- **TRY IT**:
Comb the records below for the string "apple" and copy each line where it turns up.

- **DATA FOR THE TASK**:
....
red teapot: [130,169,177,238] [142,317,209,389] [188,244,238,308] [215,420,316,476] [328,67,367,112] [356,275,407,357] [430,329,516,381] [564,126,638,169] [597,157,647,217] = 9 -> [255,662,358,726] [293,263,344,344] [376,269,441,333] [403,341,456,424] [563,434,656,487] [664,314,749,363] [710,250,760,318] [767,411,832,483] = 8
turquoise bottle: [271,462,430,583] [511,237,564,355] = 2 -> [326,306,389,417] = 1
....
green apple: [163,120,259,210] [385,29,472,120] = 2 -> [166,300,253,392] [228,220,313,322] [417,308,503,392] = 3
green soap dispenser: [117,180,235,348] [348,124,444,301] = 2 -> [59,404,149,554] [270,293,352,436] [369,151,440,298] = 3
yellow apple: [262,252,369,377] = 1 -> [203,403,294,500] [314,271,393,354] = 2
....
- **SOLUTION**:
green apple: [163,120,259,210] [385,29,472,120] = 2 -> [166,300,253,392] [228,220,313,322] [417,308,503,392] = 3
yellow apple: [262,252,369,377] = 1 -> [203,403,294,500] [314,271,393,354] = 2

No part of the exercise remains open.